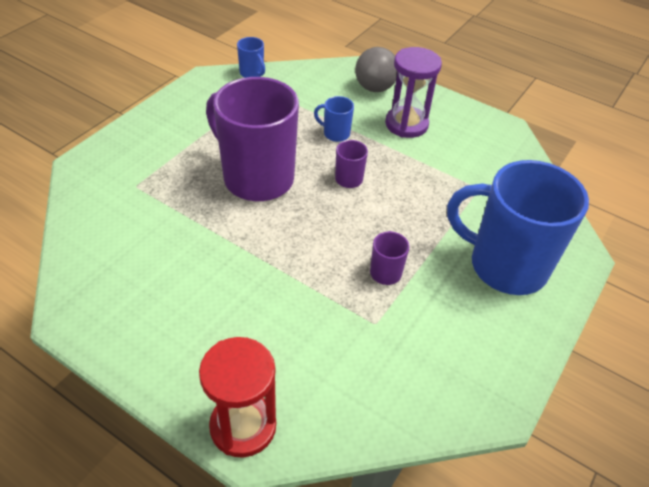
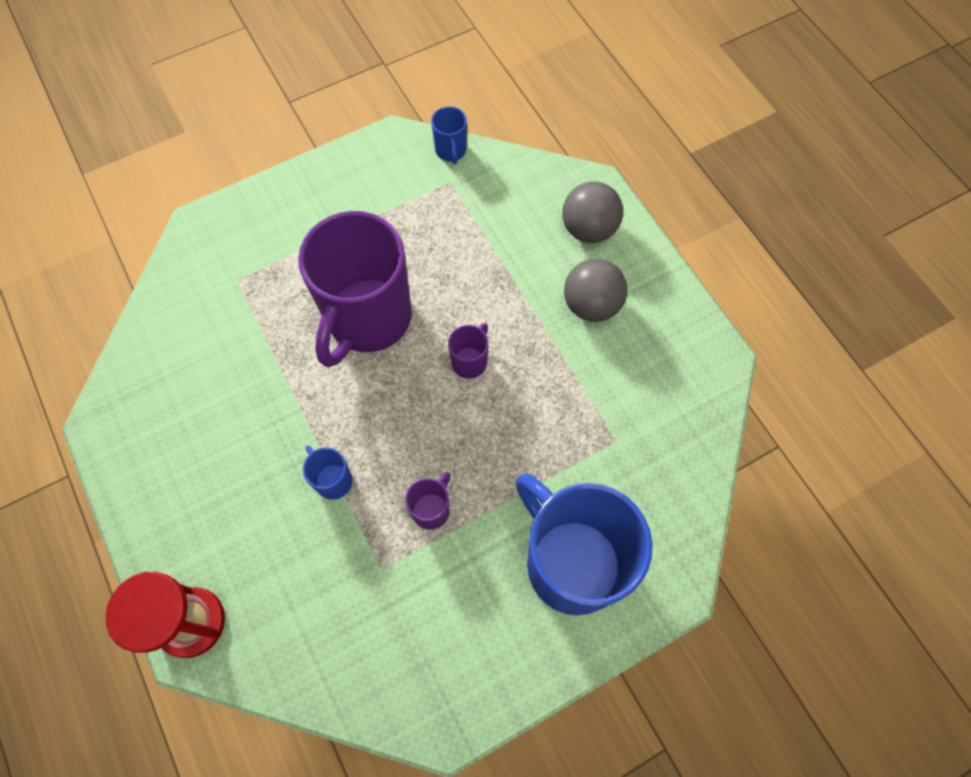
camera: 30 degrees right, 20 degrees up
(256, 178) = (367, 319): purple mug -> purple mug turned 135 degrees counterclockwise
(335, 134) = (495, 287): blue mug -> blue mug (333, 480)
(406, 124) = (591, 305): purple hourglass -> grey ball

|---|

Your instructions: When you copy the listing above, reproduce every line exactly and skip the images.

Result of this exercise:
camera: 30 degrees right, 20 degrees up
(256, 178) = (367, 319): purple mug -> purple mug turned 135 degrees counterclockwise
(335, 134) = (495, 287): blue mug -> blue mug (333, 480)
(406, 124) = (591, 305): purple hourglass -> grey ball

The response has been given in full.